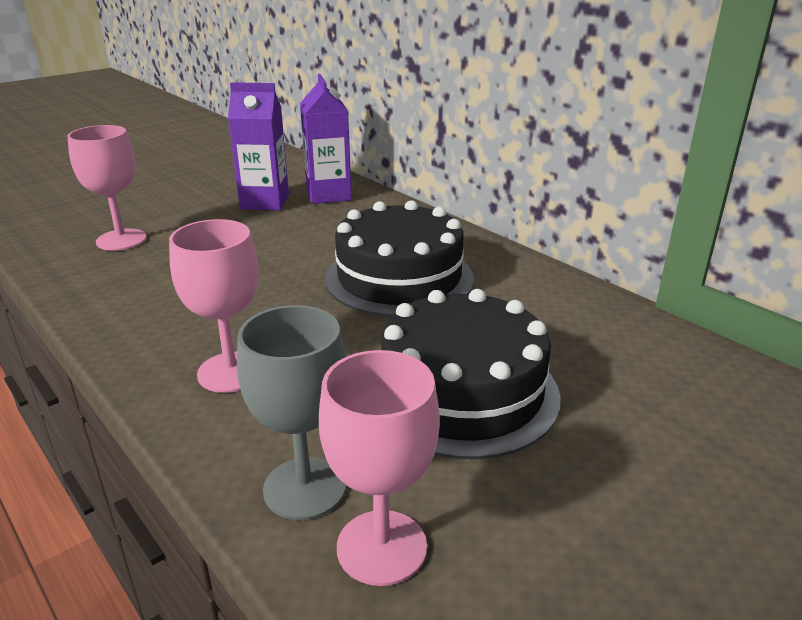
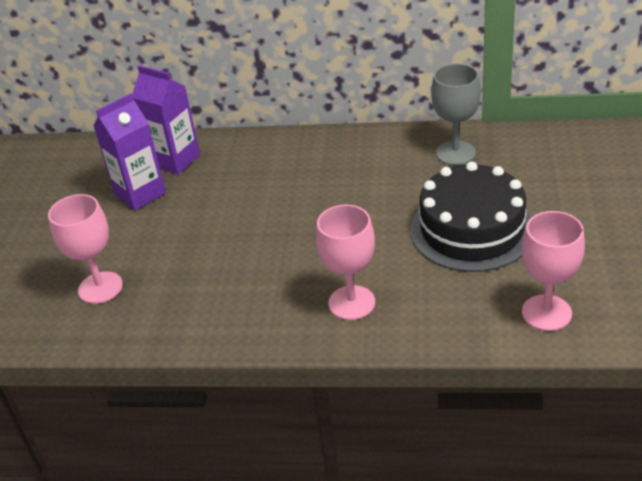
camera: 40 degrees left, 10 degrees up
grey goblet [237,305,346,520] -> grey goblet moved to [431,64,481,165]
black cake [325,200,474,316] -> none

Work instruction
From the line holding "grey goblet [237,305,346,520]" to the end of the listing, copy every line exactly, both ends included, and add nothing.

Answer to the exercise
grey goblet [237,305,346,520] -> grey goblet moved to [431,64,481,165]
black cake [325,200,474,316] -> none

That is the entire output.